### PROMPT
Set down each entry exactly as given; pictures should not appear in the copy.

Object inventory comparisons
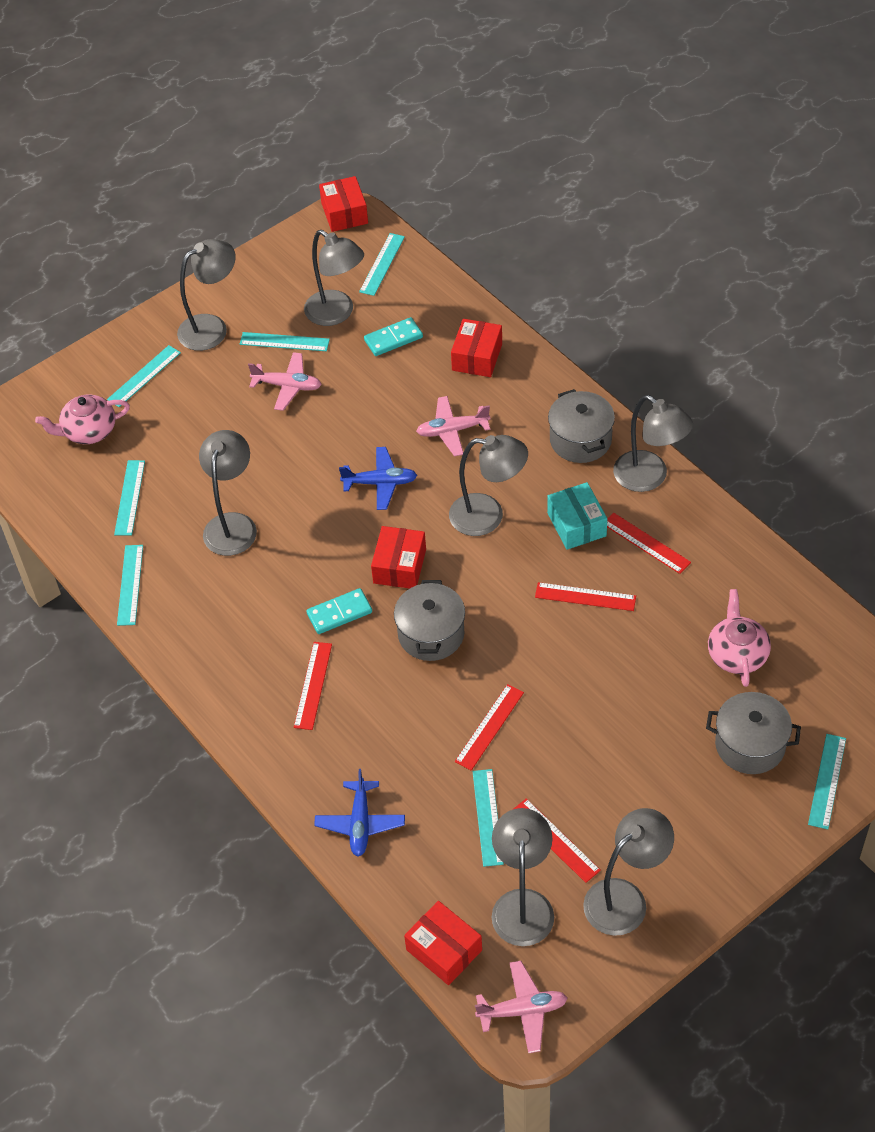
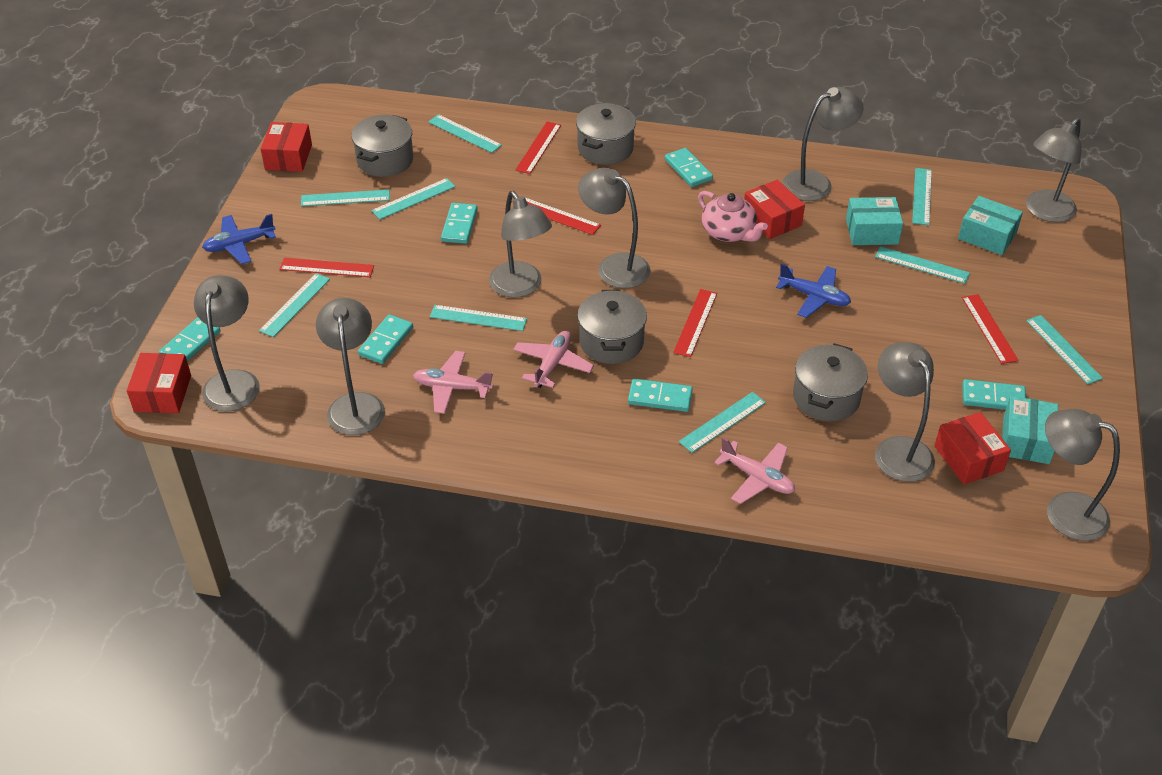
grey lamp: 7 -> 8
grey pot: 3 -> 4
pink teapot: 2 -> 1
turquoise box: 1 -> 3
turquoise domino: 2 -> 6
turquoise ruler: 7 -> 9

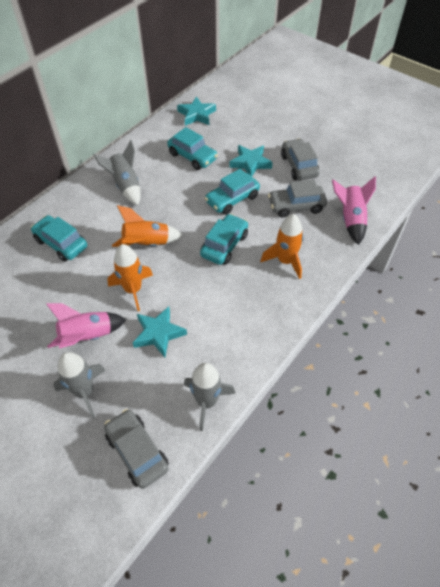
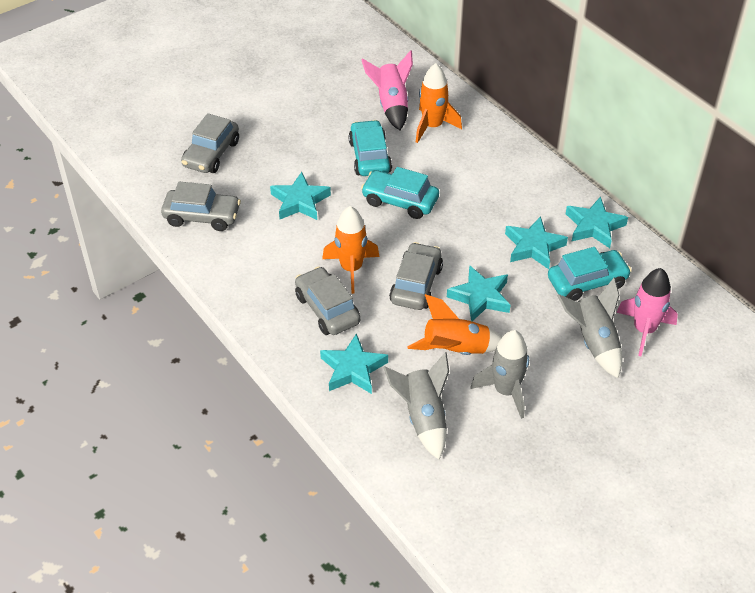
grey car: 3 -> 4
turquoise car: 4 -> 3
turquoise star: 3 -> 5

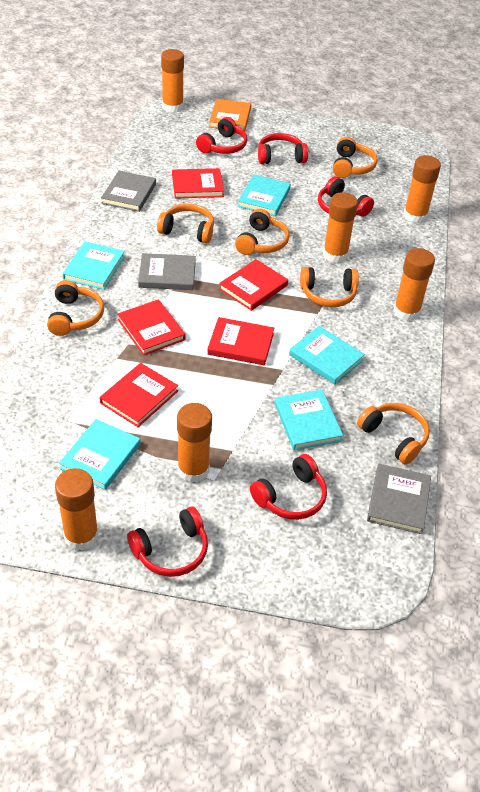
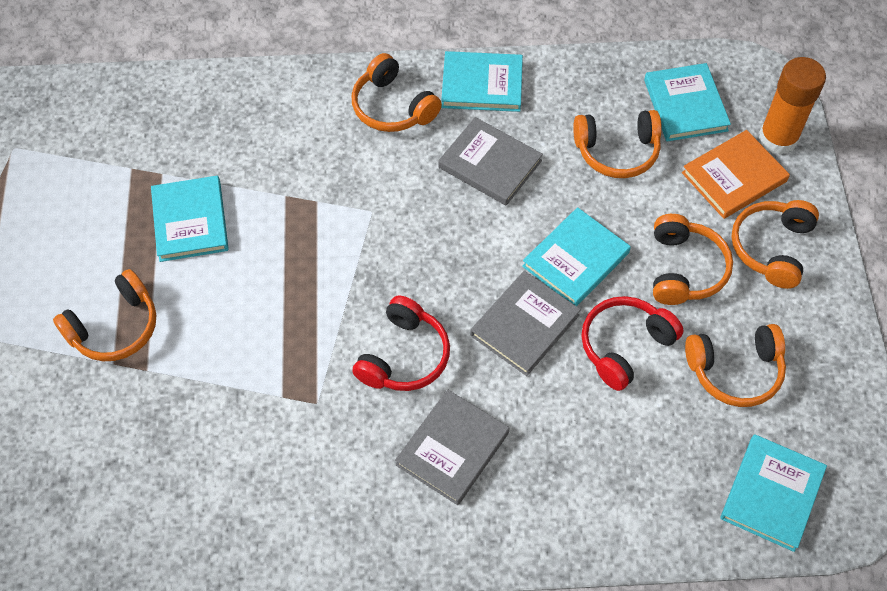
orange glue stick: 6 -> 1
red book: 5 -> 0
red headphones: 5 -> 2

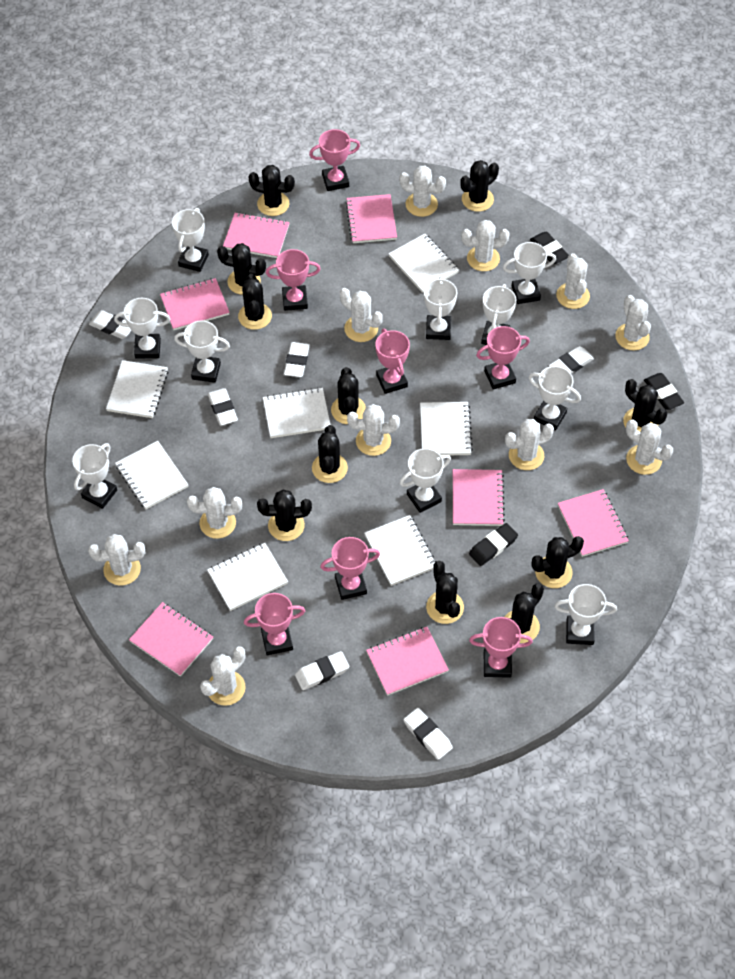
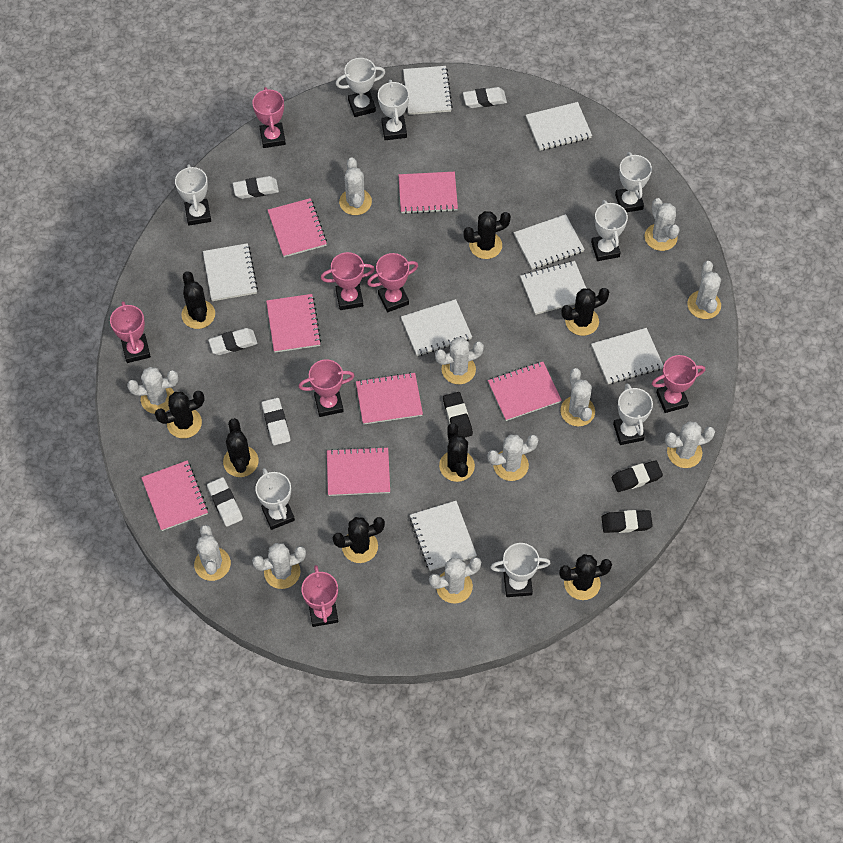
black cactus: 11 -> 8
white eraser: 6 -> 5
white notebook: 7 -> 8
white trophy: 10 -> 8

### TASK ANSWER
grey lamp: 7 -> 8
grey pot: 3 -> 4
pink teapot: 2 -> 1
turquoise box: 1 -> 3
turquoise domino: 2 -> 6
turquoise ruler: 7 -> 9

grey car: 3 -> 4
turquoise car: 4 -> 3
turquoise star: 3 -> 5

orange glue stick: 6 -> 1
red book: 5 -> 0
red headphones: 5 -> 2

black cactus: 11 -> 8
white eraser: 6 -> 5
white notebook: 7 -> 8
white trophy: 10 -> 8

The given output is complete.